▼▼▼

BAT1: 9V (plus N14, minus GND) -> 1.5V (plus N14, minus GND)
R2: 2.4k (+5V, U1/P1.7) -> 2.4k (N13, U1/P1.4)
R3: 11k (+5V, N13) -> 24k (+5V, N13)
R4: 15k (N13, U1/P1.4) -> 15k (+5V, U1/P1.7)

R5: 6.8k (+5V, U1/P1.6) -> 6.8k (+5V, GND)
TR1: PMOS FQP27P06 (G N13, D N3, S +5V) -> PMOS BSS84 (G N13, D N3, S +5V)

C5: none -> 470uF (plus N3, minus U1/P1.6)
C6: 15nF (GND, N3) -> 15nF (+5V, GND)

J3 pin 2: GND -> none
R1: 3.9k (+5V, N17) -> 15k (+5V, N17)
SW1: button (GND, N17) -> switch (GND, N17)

▲▲▲

• **Exercise details**: Find the line containing "R4: 15k (N13, U1/P1.4) -> 15k (+5V, U1/P1.7)", then output it and every line after it to the end of the data, exactly.

• **Response below**:
R4: 15k (N13, U1/P1.4) -> 15k (+5V, U1/P1.7)

R5: 6.8k (+5V, U1/P1.6) -> 6.8k (+5V, GND)
TR1: PMOS FQP27P06 (G N13, D N3, S +5V) -> PMOS BSS84 (G N13, D N3, S +5V)

C5: none -> 470uF (plus N3, minus U1/P1.6)
C6: 15nF (GND, N3) -> 15nF (+5V, GND)

J3 pin 2: GND -> none
R1: 3.9k (+5V, N17) -> 15k (+5V, N17)
SW1: button (GND, N17) -> switch (GND, N17)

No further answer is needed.